Data shown>
▽

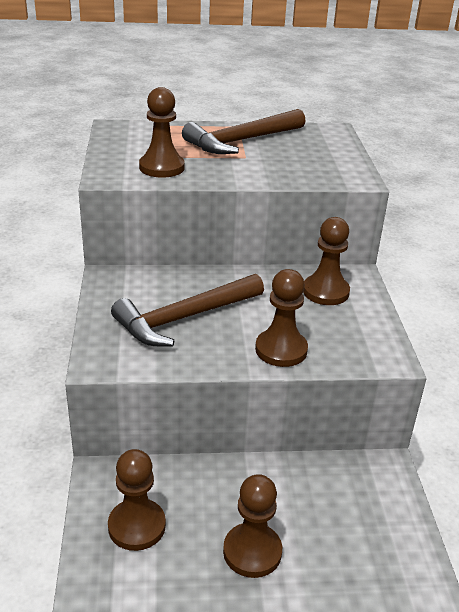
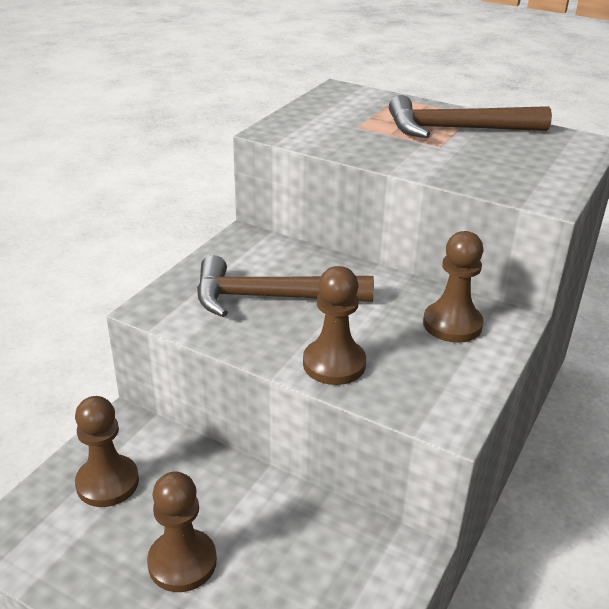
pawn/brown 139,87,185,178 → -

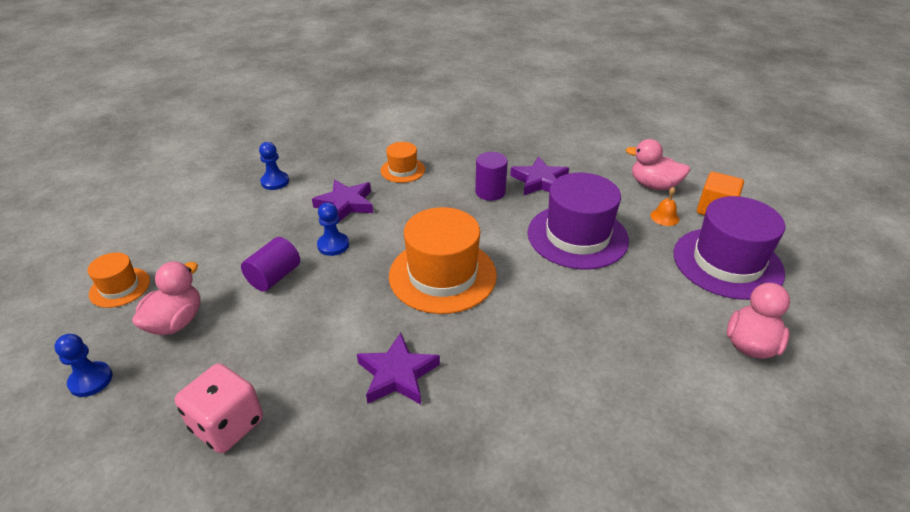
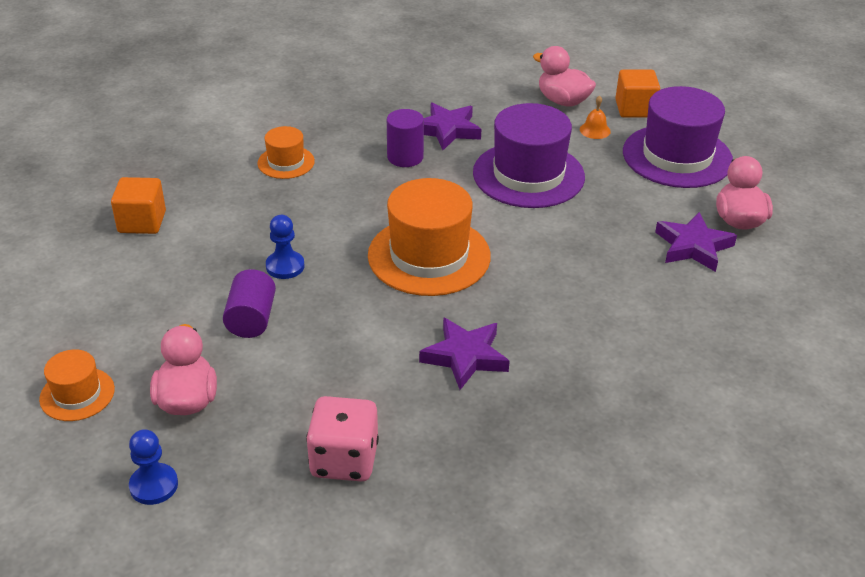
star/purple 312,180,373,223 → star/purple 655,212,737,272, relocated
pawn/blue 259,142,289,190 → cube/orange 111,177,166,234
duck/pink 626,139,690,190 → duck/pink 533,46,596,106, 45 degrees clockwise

△
▽

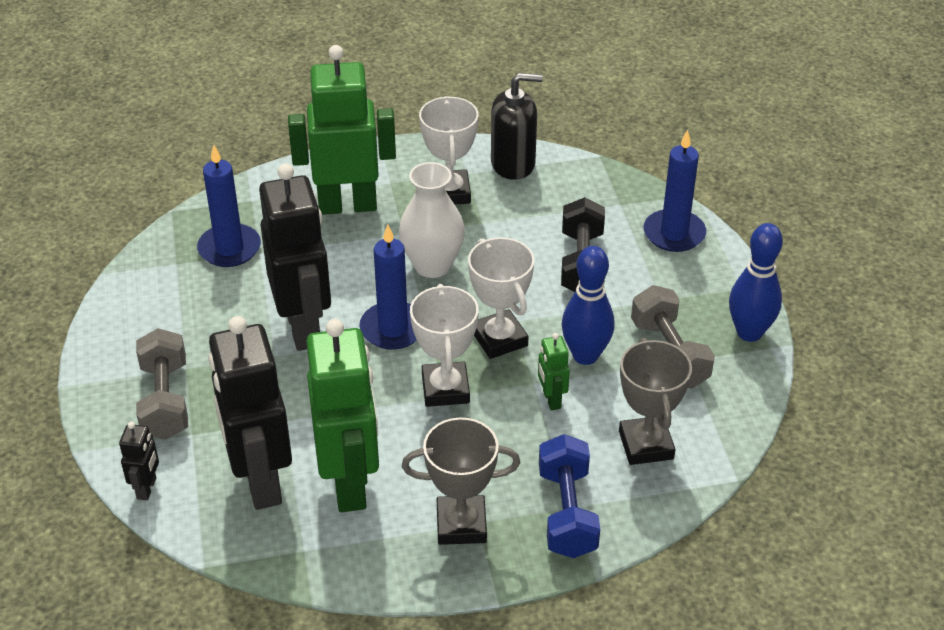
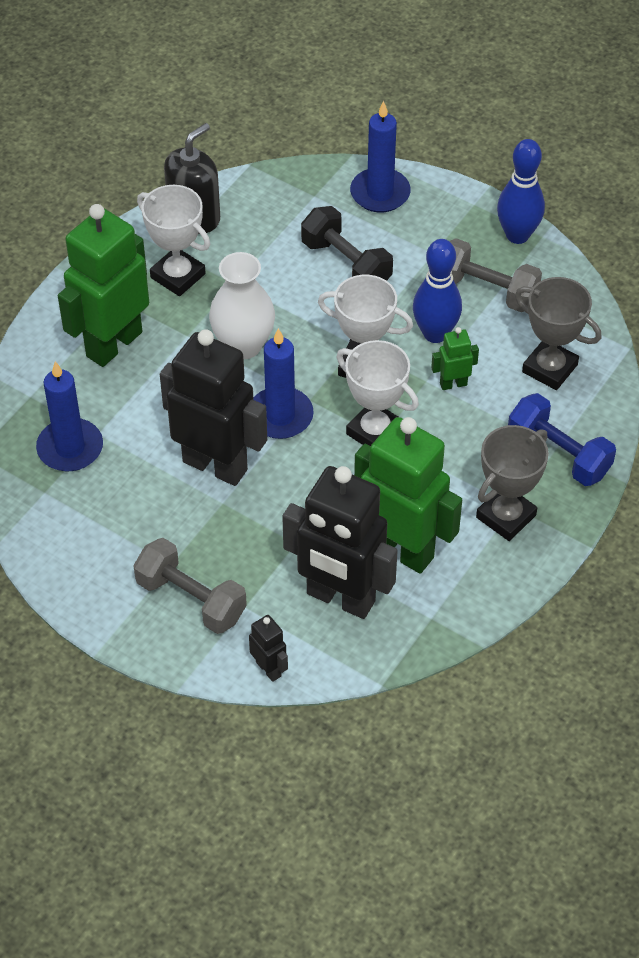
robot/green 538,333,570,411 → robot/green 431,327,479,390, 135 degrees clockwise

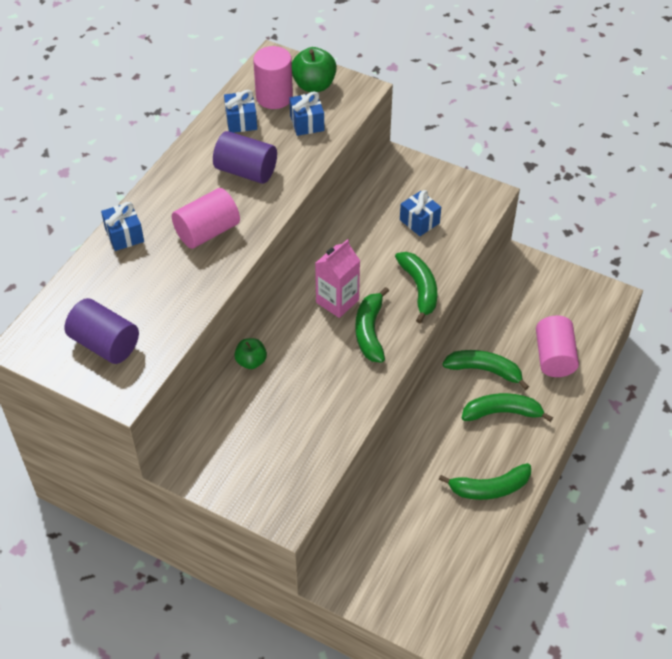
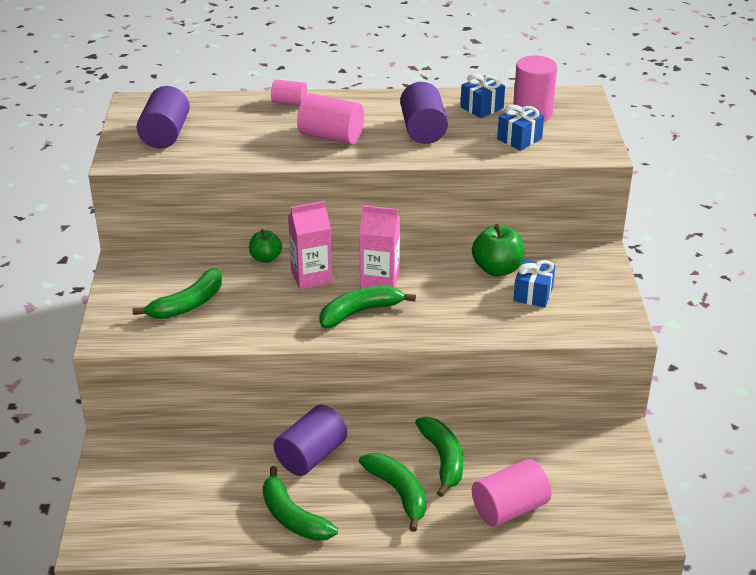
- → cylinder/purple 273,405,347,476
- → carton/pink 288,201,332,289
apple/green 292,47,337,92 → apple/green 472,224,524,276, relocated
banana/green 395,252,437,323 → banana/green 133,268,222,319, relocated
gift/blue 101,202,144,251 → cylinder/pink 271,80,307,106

△

What to do> When the line with "banana/green 395,252,437,323 →" is reached in the data above, start copying there, and copy each line exactly until the line with "gift/blue 101,202,144,251 →" has been copied; copy nothing else.

Result of this task>
banana/green 395,252,437,323 → banana/green 133,268,222,319, relocated
gift/blue 101,202,144,251 → cylinder/pink 271,80,307,106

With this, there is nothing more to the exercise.